● **What you will do**
Restate the records below word for word, leaving nothing out.
════════════════
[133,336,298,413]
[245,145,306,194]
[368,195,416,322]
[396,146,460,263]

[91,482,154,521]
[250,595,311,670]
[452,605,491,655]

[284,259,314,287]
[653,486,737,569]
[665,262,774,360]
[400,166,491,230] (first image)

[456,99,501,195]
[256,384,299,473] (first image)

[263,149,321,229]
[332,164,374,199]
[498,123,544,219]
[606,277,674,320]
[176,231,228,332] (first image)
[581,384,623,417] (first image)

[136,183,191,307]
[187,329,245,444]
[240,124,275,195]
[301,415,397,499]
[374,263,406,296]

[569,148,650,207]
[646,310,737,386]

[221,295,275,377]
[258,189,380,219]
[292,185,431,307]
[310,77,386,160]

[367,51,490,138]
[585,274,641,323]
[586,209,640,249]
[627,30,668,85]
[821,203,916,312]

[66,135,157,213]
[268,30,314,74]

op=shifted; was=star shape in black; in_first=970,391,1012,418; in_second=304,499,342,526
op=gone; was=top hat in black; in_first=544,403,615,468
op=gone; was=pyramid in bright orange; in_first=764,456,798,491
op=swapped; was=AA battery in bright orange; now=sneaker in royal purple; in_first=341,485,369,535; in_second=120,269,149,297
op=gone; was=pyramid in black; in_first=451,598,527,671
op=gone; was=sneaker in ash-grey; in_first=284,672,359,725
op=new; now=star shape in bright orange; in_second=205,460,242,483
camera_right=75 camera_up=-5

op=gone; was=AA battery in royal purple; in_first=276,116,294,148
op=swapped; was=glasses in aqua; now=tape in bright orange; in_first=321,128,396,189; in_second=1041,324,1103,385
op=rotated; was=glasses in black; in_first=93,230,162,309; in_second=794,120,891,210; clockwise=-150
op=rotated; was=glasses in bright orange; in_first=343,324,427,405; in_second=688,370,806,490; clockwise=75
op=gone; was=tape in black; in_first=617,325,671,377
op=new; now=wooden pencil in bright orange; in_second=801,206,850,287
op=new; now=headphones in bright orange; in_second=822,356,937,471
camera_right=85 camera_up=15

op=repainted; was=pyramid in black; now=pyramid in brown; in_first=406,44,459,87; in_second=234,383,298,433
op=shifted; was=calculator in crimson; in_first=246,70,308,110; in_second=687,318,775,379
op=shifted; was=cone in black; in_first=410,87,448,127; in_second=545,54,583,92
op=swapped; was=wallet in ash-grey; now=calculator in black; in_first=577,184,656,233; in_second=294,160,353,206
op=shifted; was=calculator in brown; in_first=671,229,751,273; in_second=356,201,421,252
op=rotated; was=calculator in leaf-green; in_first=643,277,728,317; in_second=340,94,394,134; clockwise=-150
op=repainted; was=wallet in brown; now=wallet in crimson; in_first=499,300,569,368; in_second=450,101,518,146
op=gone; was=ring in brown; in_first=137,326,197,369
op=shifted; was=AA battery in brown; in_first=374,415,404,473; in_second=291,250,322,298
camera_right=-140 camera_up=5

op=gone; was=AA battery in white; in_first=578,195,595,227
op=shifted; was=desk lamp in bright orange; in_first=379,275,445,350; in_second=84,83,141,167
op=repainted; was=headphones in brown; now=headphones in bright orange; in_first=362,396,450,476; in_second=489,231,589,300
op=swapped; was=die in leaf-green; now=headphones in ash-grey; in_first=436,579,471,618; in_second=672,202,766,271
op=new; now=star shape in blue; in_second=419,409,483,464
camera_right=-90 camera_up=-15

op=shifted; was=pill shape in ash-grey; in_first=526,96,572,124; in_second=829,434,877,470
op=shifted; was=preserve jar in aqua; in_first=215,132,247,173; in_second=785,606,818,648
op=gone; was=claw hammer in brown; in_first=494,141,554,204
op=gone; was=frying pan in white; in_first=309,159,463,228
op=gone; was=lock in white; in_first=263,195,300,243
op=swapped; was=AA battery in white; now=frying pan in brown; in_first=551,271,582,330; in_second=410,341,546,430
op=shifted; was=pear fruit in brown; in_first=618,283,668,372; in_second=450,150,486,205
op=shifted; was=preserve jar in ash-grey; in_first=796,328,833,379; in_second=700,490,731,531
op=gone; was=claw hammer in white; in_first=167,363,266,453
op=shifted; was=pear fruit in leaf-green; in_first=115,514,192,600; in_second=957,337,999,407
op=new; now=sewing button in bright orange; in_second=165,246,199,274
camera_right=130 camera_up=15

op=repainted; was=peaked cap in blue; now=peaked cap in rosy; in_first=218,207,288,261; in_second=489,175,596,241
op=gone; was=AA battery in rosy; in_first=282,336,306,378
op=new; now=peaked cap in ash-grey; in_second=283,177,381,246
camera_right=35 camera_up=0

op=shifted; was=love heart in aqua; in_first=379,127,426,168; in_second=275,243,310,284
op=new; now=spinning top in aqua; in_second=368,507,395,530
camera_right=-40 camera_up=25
════════════════
● **Completed exercise**
[133,336,298,413]
[245,145,306,194]
[368,195,416,322]
[396,146,460,263]

[91,482,154,521]
[250,595,311,670]
[452,605,491,655]

[284,259,314,287]
[653,486,737,569]
[665,262,774,360]
[400,166,491,230] (first image)

[456,99,501,195]
[256,384,299,473] (first image)

[263,149,321,229]
[332,164,374,199]
[498,123,544,219]
[606,277,674,320]
[176,231,228,332] (first image)
[581,384,623,417] (first image)

[136,183,191,307]
[187,329,245,444]
[240,124,275,195]
[301,415,397,499]
[374,263,406,296]

[569,148,650,207]
[646,310,737,386]

[221,295,275,377]
[258,189,380,219]
[292,185,431,307]
[310,77,386,160]

[367,51,490,138]
[585,274,641,323]
[586,209,640,249]
[627,30,668,85]
[821,203,916,312]

[66,135,157,213]
[268,30,314,74]

op=shifted; was=star shape in black; in_first=970,391,1012,418; in_second=304,499,342,526
op=gone; was=top hat in black; in_first=544,403,615,468
op=gone; was=pyramid in bright orange; in_first=764,456,798,491
op=swapped; was=AA battery in bright orange; now=sneaker in royal purple; in_first=341,485,369,535; in_second=120,269,149,297
op=gone; was=pyramid in black; in_first=451,598,527,671
op=gone; was=sneaker in ash-grey; in_first=284,672,359,725
op=new; now=star shape in bright orange; in_second=205,460,242,483
camera_right=75 camera_up=-5

op=gone; was=AA battery in royal purple; in_first=276,116,294,148
op=swapped; was=glasses in aqua; now=tape in bright orange; in_first=321,128,396,189; in_second=1041,324,1103,385
op=rotated; was=glasses in black; in_first=93,230,162,309; in_second=794,120,891,210; clockwise=-150
op=rotated; was=glasses in bright orange; in_first=343,324,427,405; in_second=688,370,806,490; clockwise=75
op=gone; was=tape in black; in_first=617,325,671,377
op=new; now=wooden pencil in bright orange; in_second=801,206,850,287
op=new; now=headphones in bright orange; in_second=822,356,937,471
camera_right=85 camera_up=15

op=repainted; was=pyramid in black; now=pyramid in brown; in_first=406,44,459,87; in_second=234,383,298,433
op=shifted; was=calculator in crimson; in_first=246,70,308,110; in_second=687,318,775,379
op=shifted; was=cone in black; in_first=410,87,448,127; in_second=545,54,583,92
op=swapped; was=wallet in ash-grey; now=calculator in black; in_first=577,184,656,233; in_second=294,160,353,206
op=shifted; was=calculator in brown; in_first=671,229,751,273; in_second=356,201,421,252
op=rotated; was=calculator in leaf-green; in_first=643,277,728,317; in_second=340,94,394,134; clockwise=-150
op=repainted; was=wallet in brown; now=wallet in crimson; in_first=499,300,569,368; in_second=450,101,518,146
op=gone; was=ring in brown; in_first=137,326,197,369
op=shifted; was=AA battery in brown; in_first=374,415,404,473; in_second=291,250,322,298
camera_right=-140 camera_up=5

op=gone; was=AA battery in white; in_first=578,195,595,227
op=shifted; was=desk lamp in bright orange; in_first=379,275,445,350; in_second=84,83,141,167
op=repainted; was=headphones in brown; now=headphones in bright orange; in_first=362,396,450,476; in_second=489,231,589,300
op=swapped; was=die in leaf-green; now=headphones in ash-grey; in_first=436,579,471,618; in_second=672,202,766,271
op=new; now=star shape in blue; in_second=419,409,483,464
camera_right=-90 camera_up=-15

op=shifted; was=pill shape in ash-grey; in_first=526,96,572,124; in_second=829,434,877,470
op=shifted; was=preserve jar in aqua; in_first=215,132,247,173; in_second=785,606,818,648
op=gone; was=claw hammer in brown; in_first=494,141,554,204
op=gone; was=frying pan in white; in_first=309,159,463,228
op=gone; was=lock in white; in_first=263,195,300,243
op=swapped; was=AA battery in white; now=frying pan in brown; in_first=551,271,582,330; in_second=410,341,546,430
op=shifted; was=pear fruit in brown; in_first=618,283,668,372; in_second=450,150,486,205
op=shifted; was=preserve jar in ash-grey; in_first=796,328,833,379; in_second=700,490,731,531
op=gone; was=claw hammer in white; in_first=167,363,266,453
op=shifted; was=pear fruit in leaf-green; in_first=115,514,192,600; in_second=957,337,999,407
op=new; now=sewing button in bright orange; in_second=165,246,199,274
camera_right=130 camera_up=15

op=repainted; was=peaked cap in blue; now=peaked cap in rosy; in_first=218,207,288,261; in_second=489,175,596,241
op=gone; was=AA battery in rosy; in_first=282,336,306,378
op=new; now=peaked cap in ash-grey; in_second=283,177,381,246
camera_right=35 camera_up=0

op=shifted; was=love heart in aqua; in_first=379,127,426,168; in_second=275,243,310,284
op=new; now=spinning top in aqua; in_second=368,507,395,530
camera_right=-40 camera_up=25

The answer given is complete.